**Your assignment**
Could you return, exactly as written, every line from the one containing "P3 pin 2: N_12 -> 0V" through the last line of the entries below, leaving out the pictures?

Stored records
****************

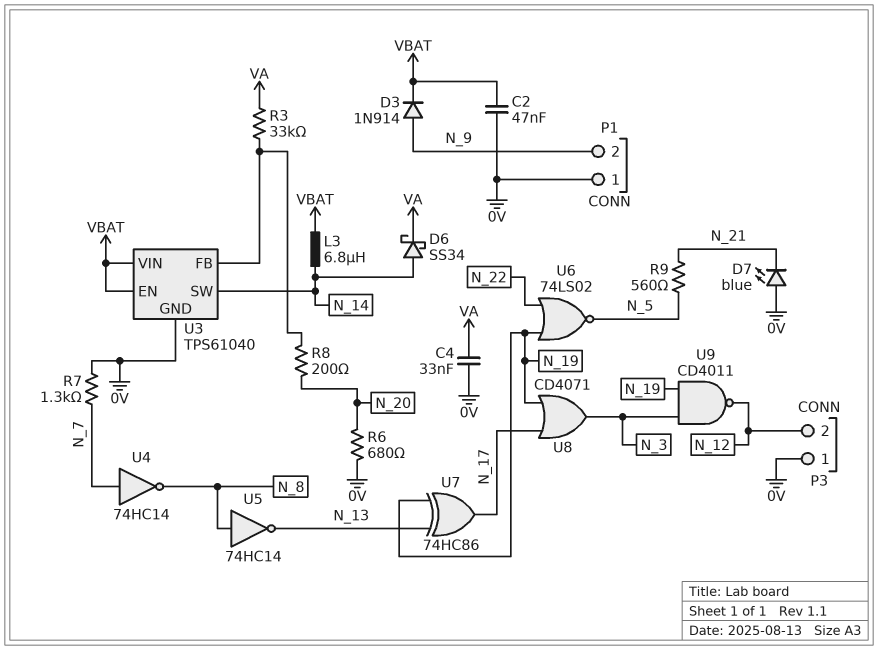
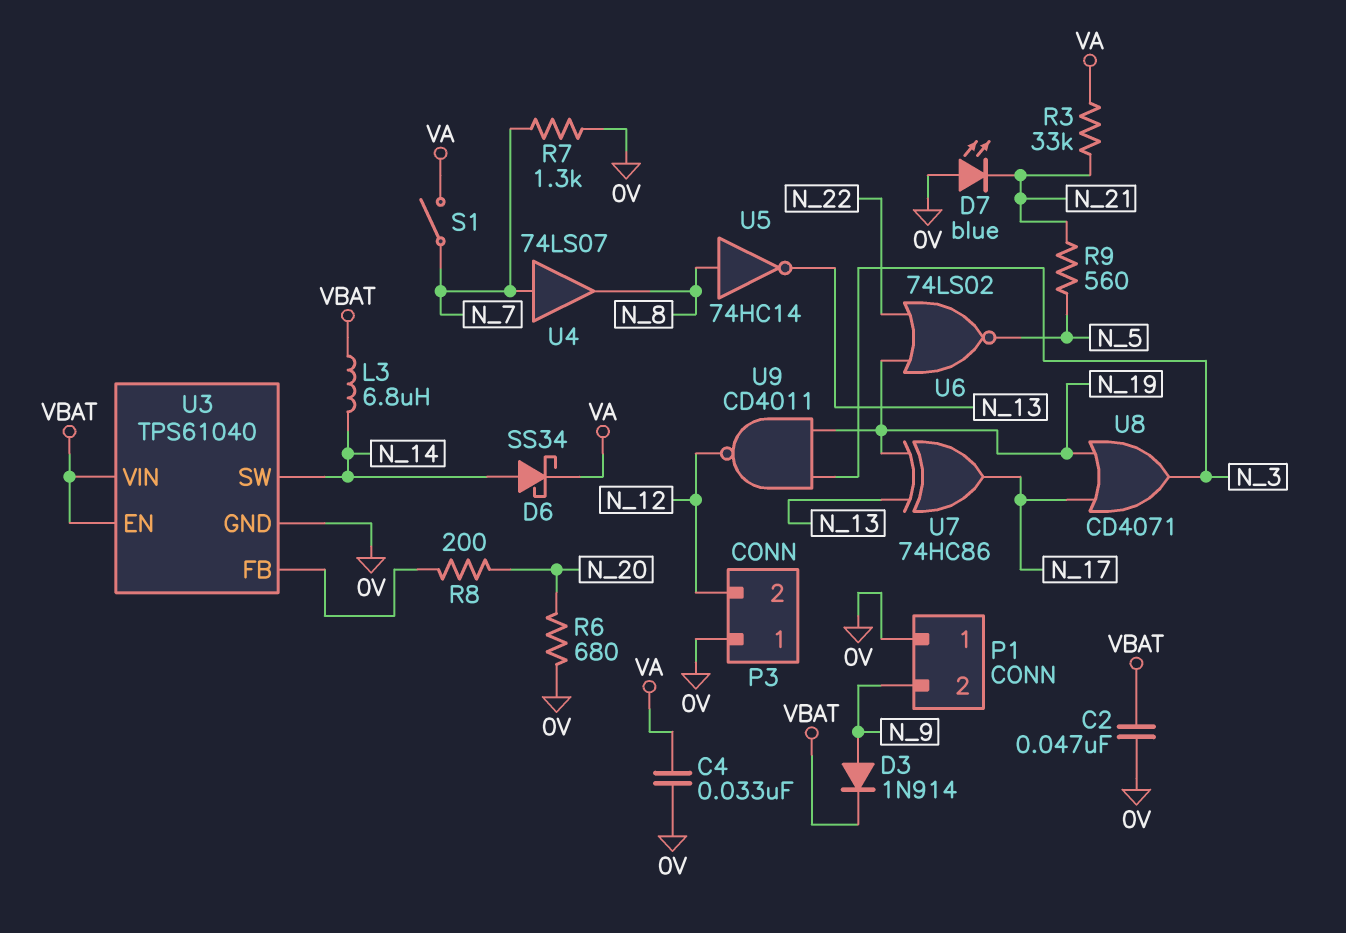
R3: 33k (U3/FB, VA) -> 33k (N_21, VA)
S1: none -> switch (N_7, VA)
U4: NOT 74HC14 (in N_7, out N_8) -> buffer 74LS07 (in N_7, out N_8)

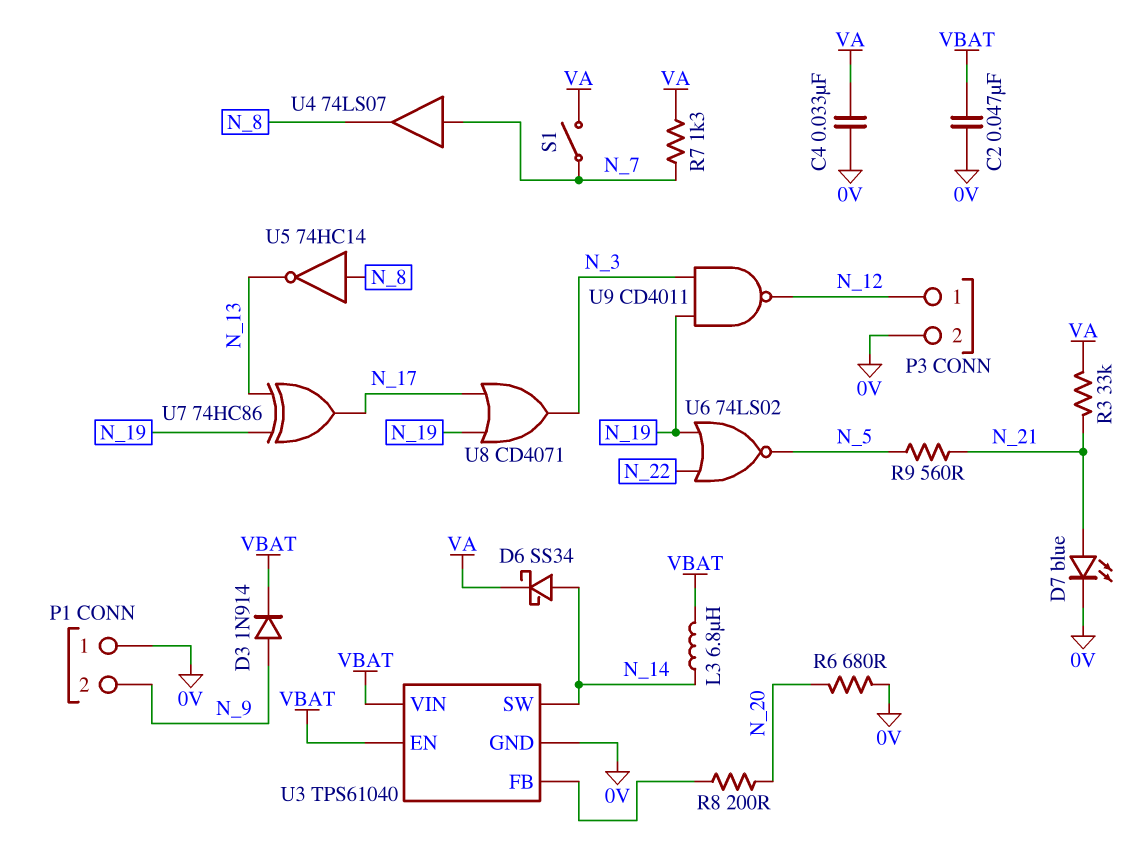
D7: LED blue (A 0V, K N_21) -> LED blue (A N_21, K 0V)
P3 pin 1: 0V -> N_12
P3 pin 2: N_12 -> 0V
R7: 1.3k (0V, N_7) -> 1.3k (N_7, VA)

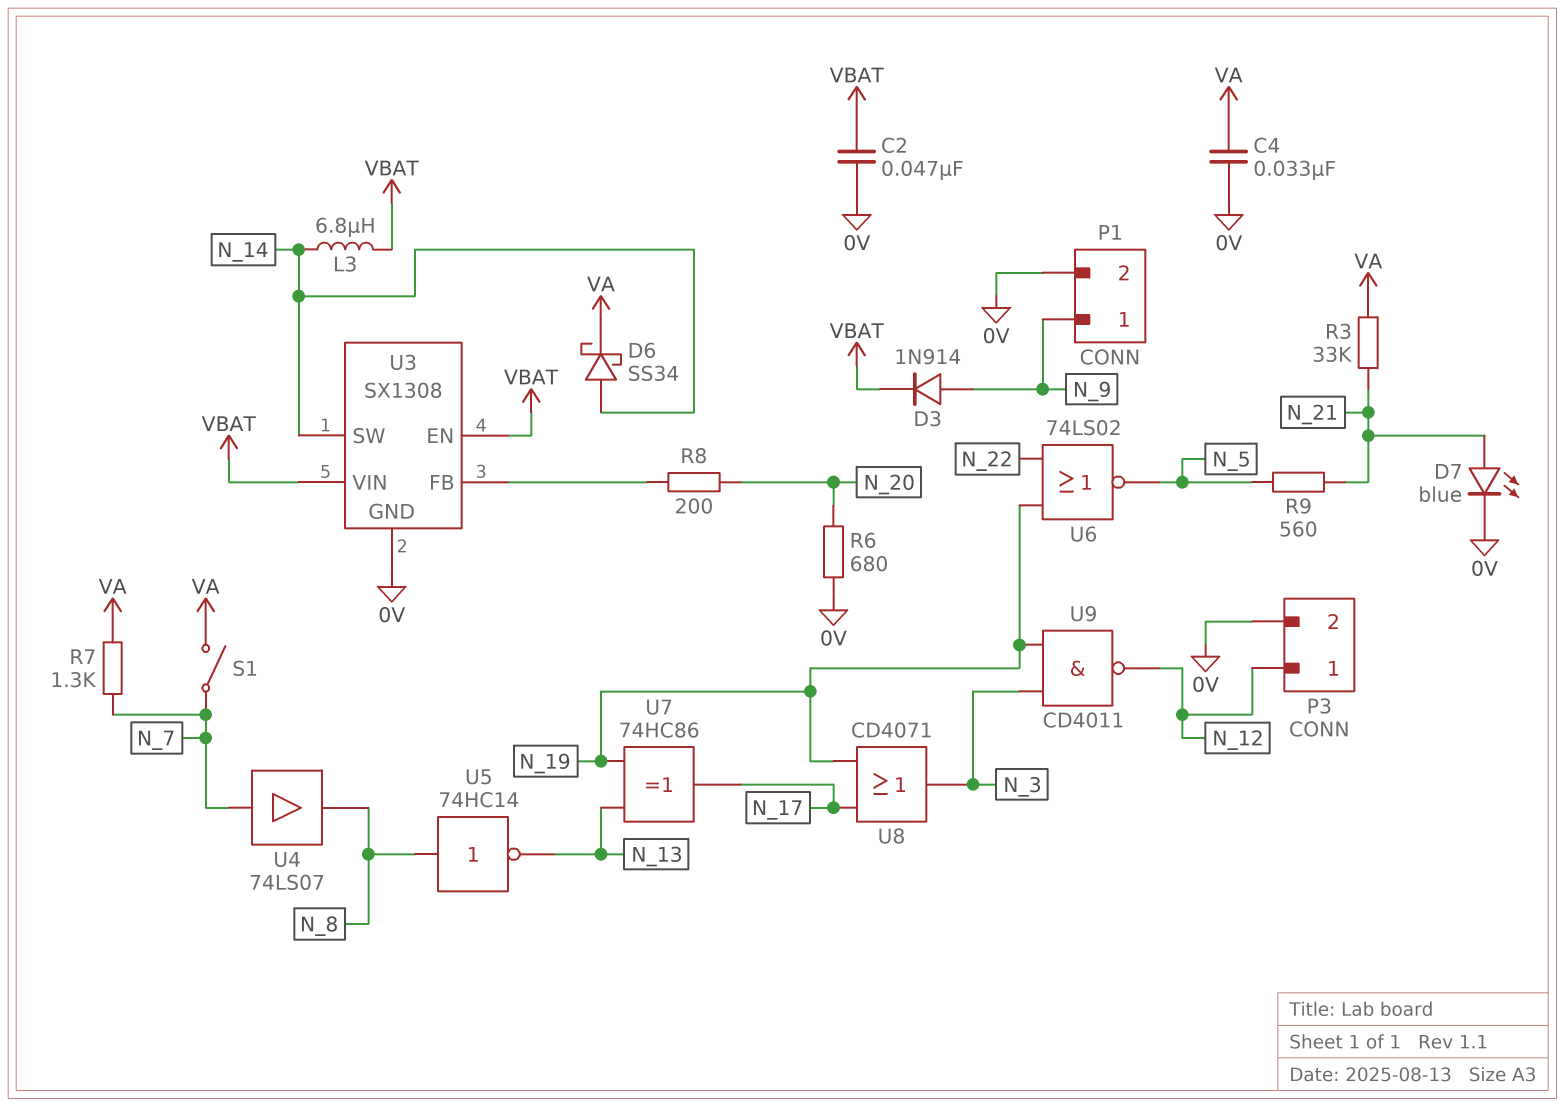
P1 pin 1: 0V -> N_9
P1 pin 2: N_9 -> 0V
U3: TPS61040 -> SX1308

****************

**Response to the task**
P3 pin 2: N_12 -> 0V
R7: 1.3k (0V, N_7) -> 1.3k (N_7, VA)

P1 pin 1: 0V -> N_9
P1 pin 2: N_9 -> 0V
U3: TPS61040 -> SX1308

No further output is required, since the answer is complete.